**Available data**.
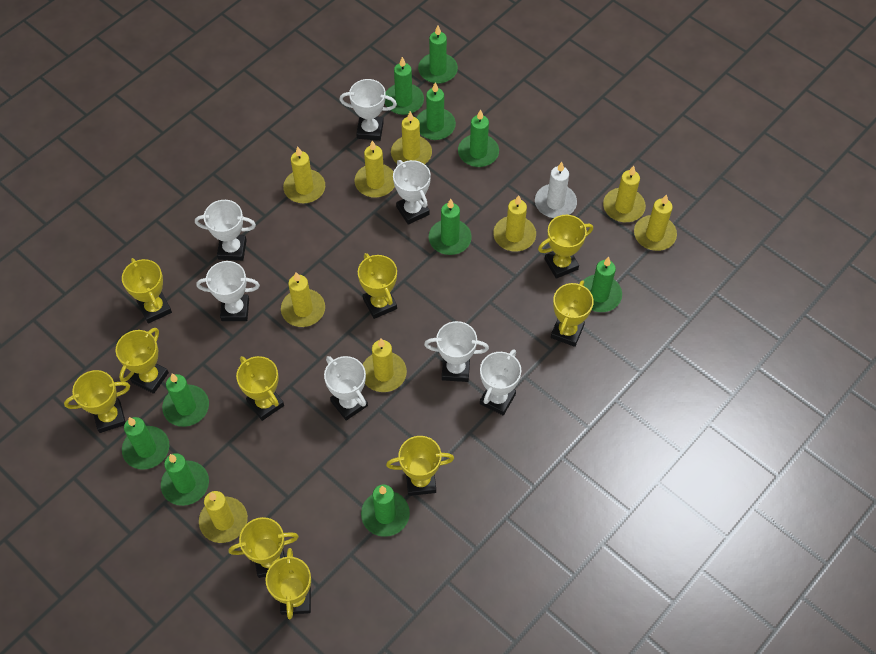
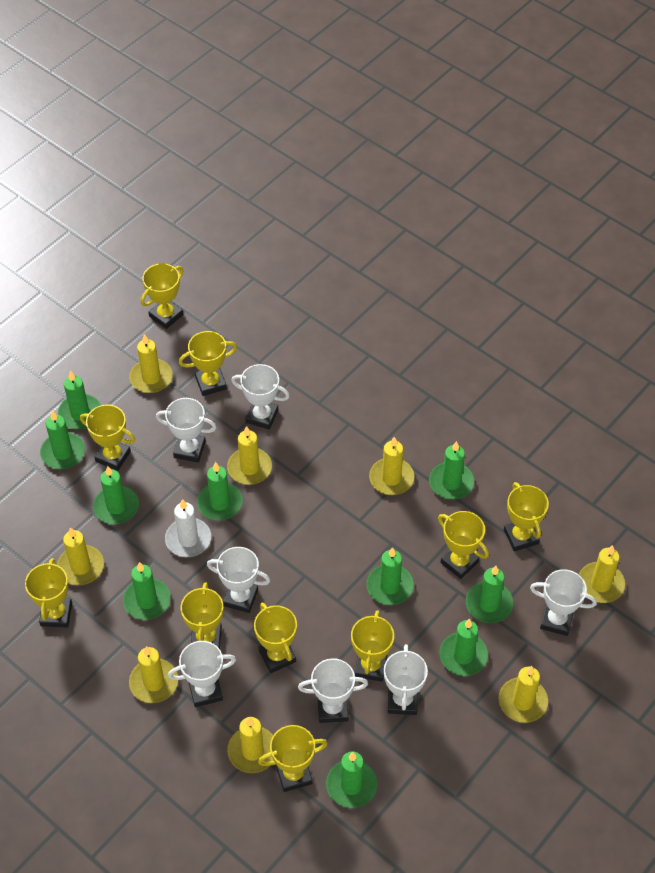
yellow candle: 9 -> 8

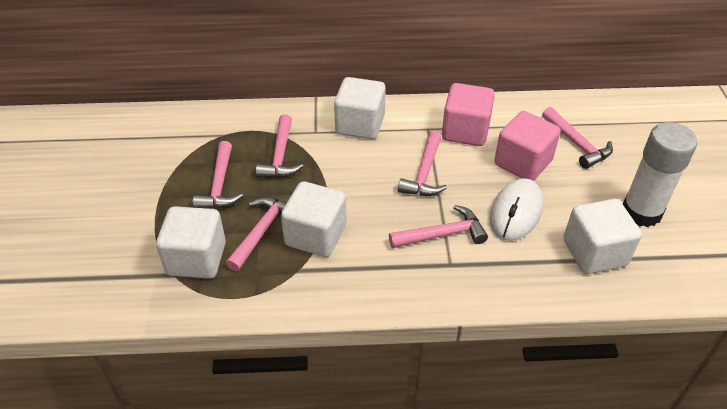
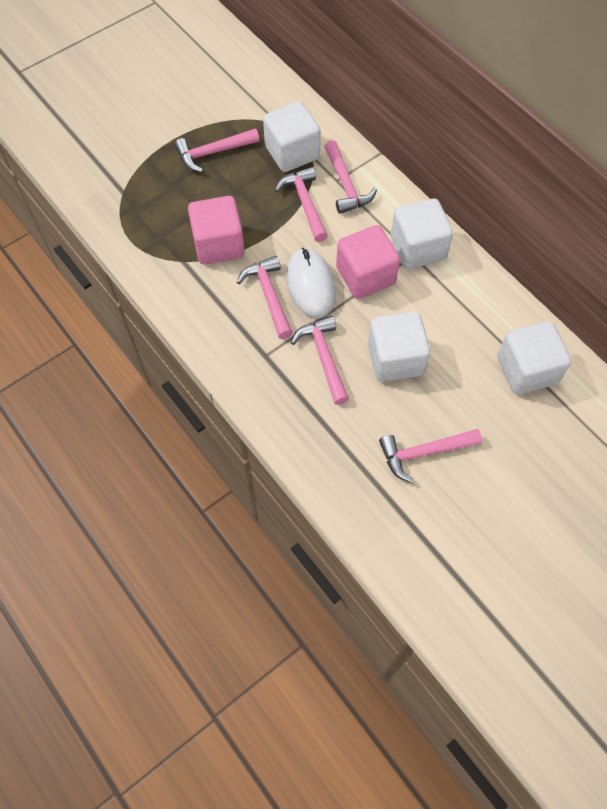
white glue stick: 1 -> 0

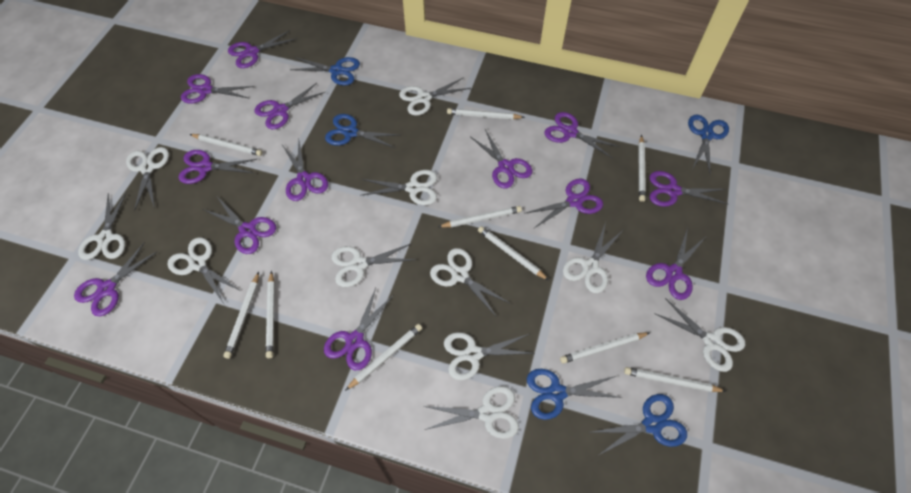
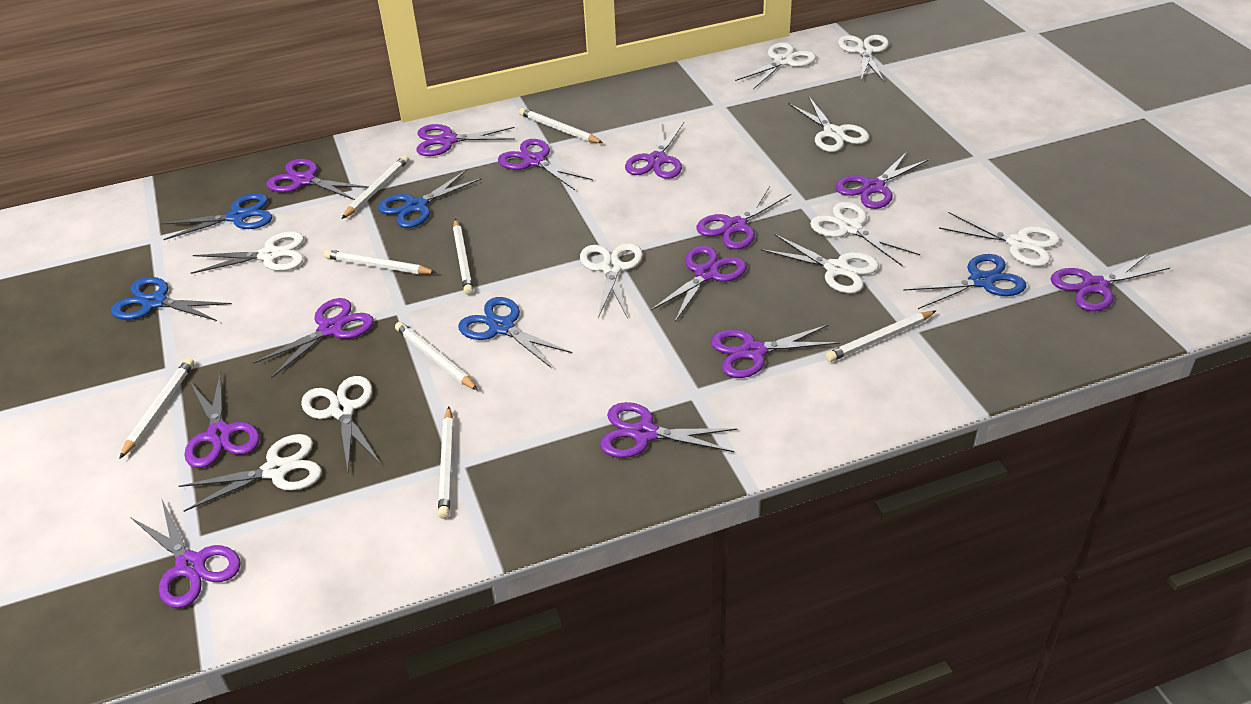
white pencil: 10 -> 8
white scissors: 11 -> 10

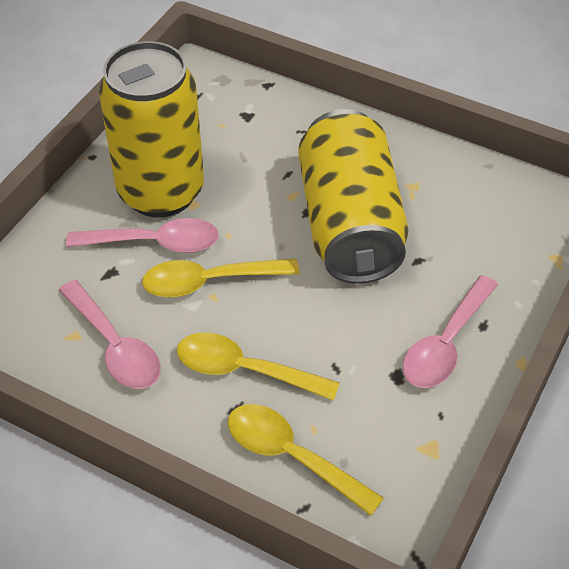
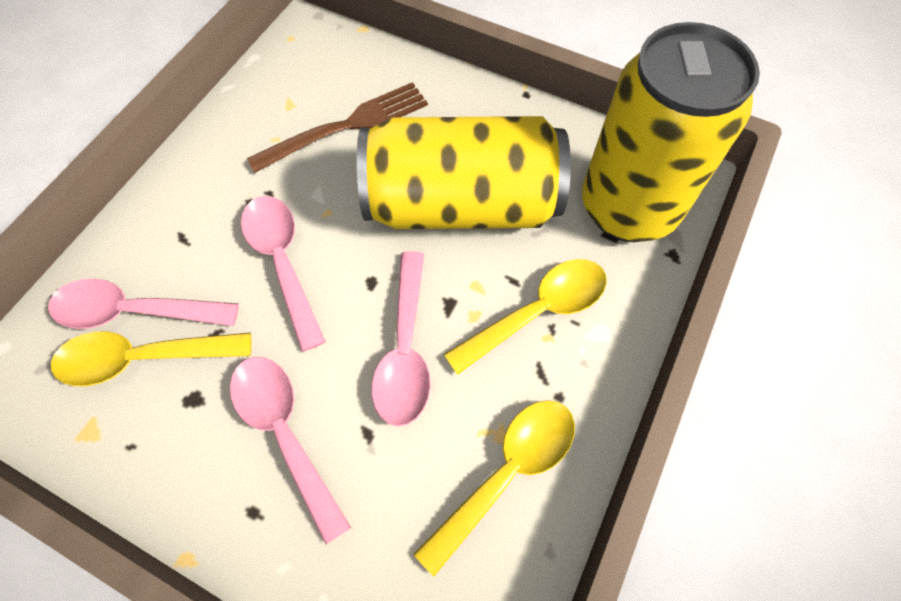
brown fork: 0 -> 1
pink spoon: 3 -> 4

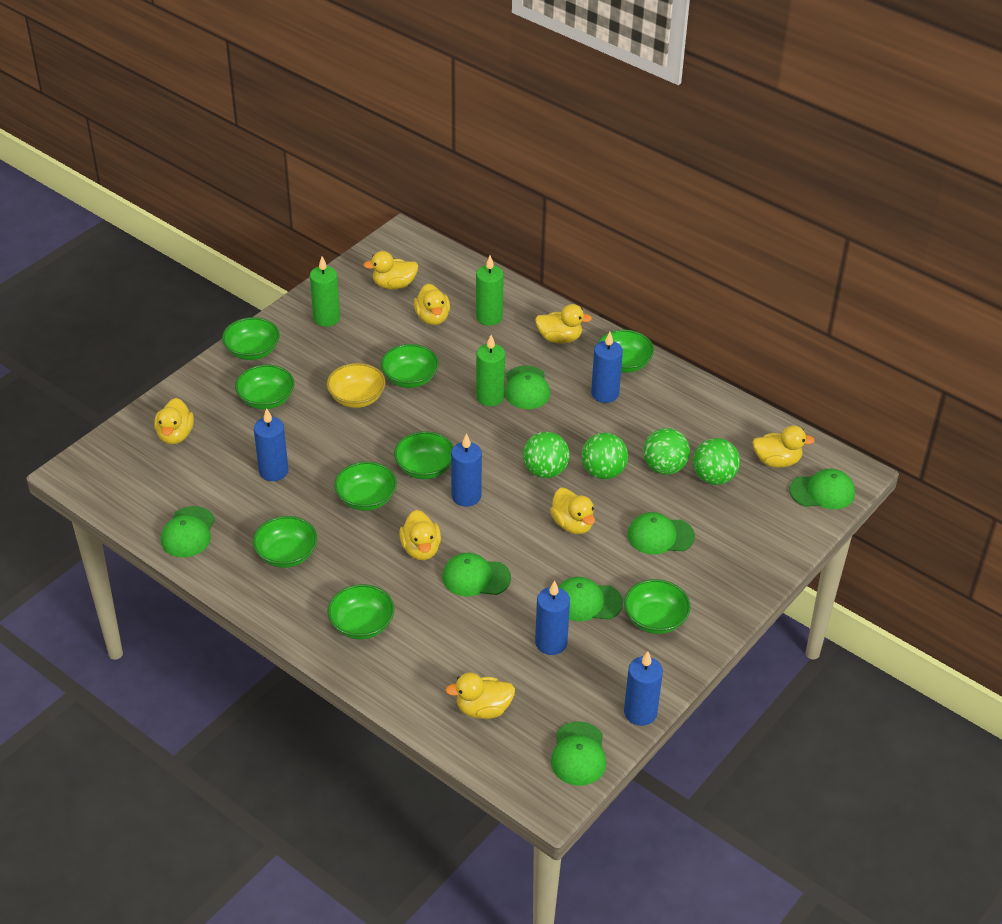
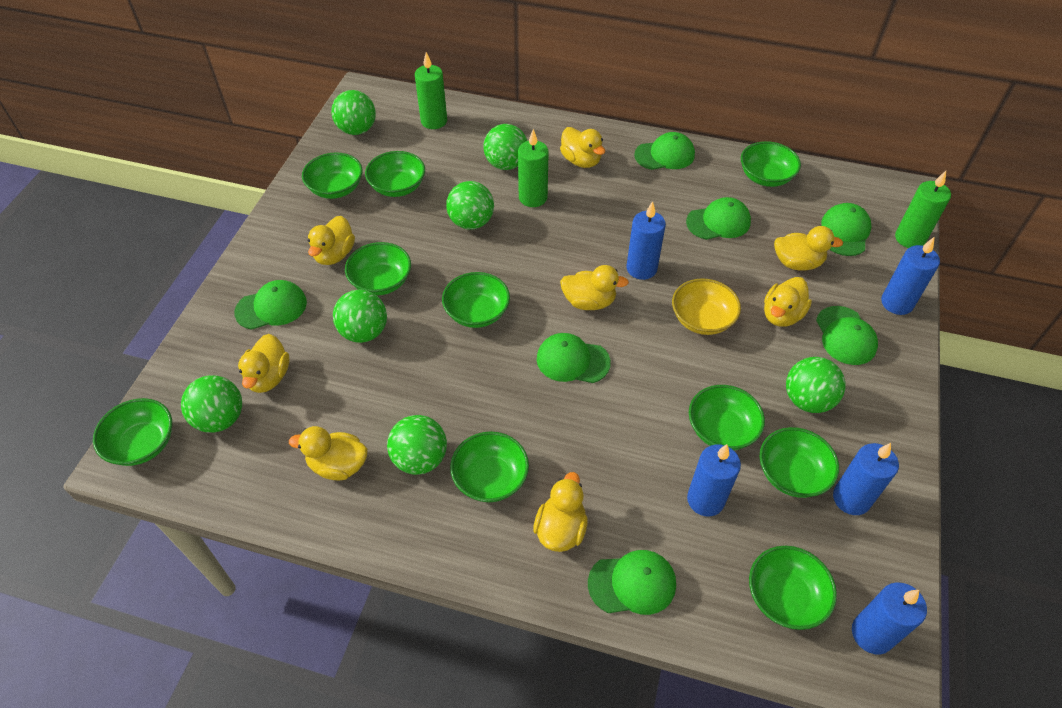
green ball: 4 -> 7
green bowl: 9 -> 10

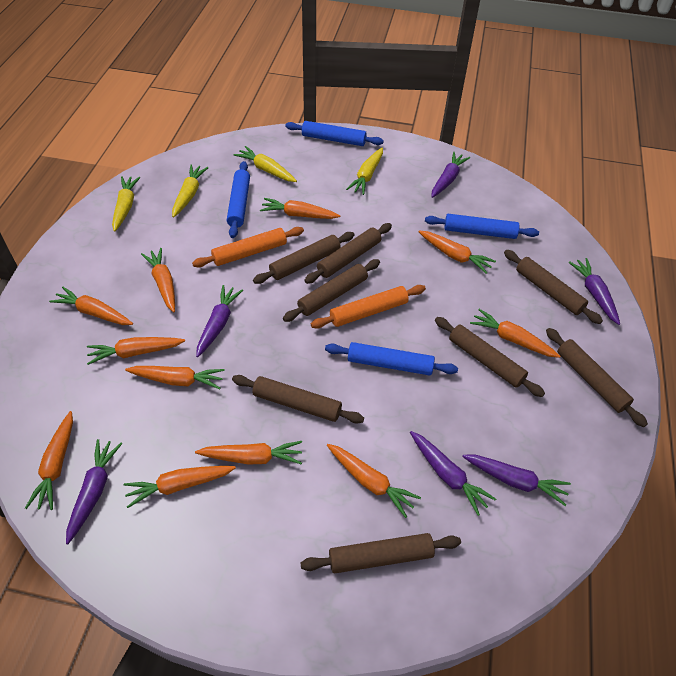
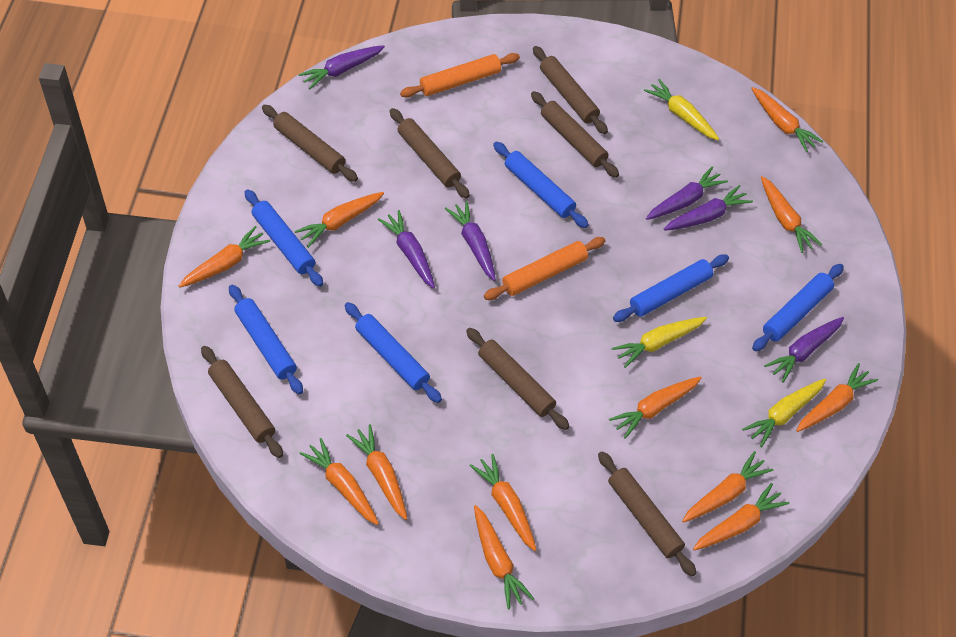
blue rolling pin: 4 -> 6
brown rolling pin: 8 -> 7
orange carrot: 11 -> 12
yellow carrot: 4 -> 3

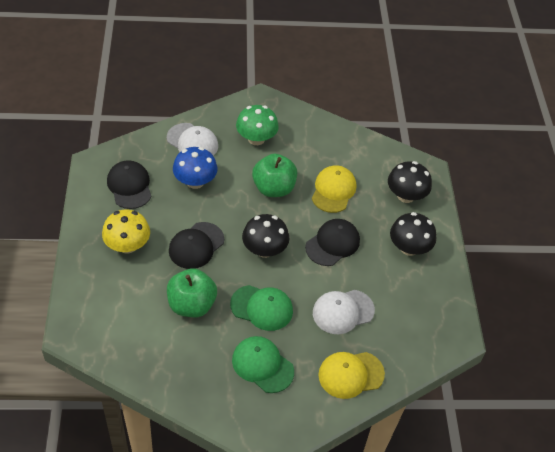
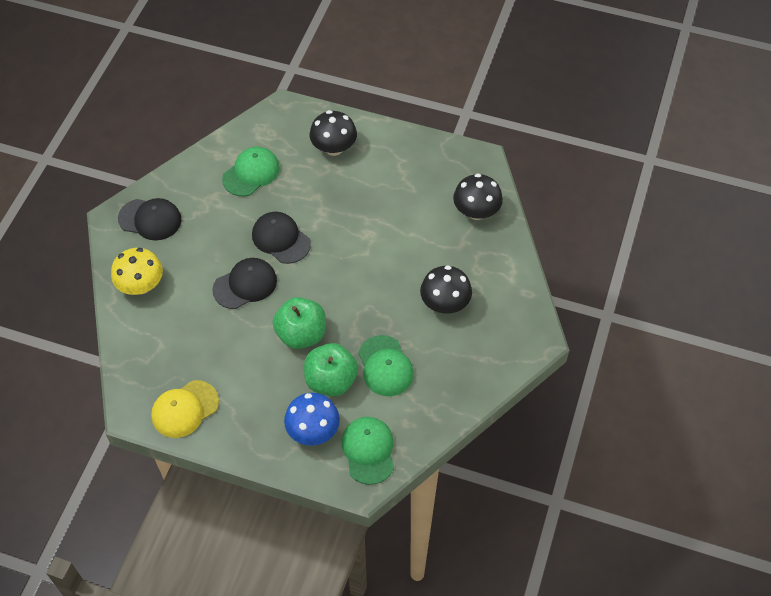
green cap: 2 -> 3
green mushroom: 1 -> 0
white cap: 2 -> 0
yellow cap: 2 -> 1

**Exercise instructions**. Please write out, exactly as they appear, the line that contains "green cap: 2 -> 3" and every line after it up to the end of the entries above, and no others.

**Response to this exercise**.
green cap: 2 -> 3
green mushroom: 1 -> 0
white cap: 2 -> 0
yellow cap: 2 -> 1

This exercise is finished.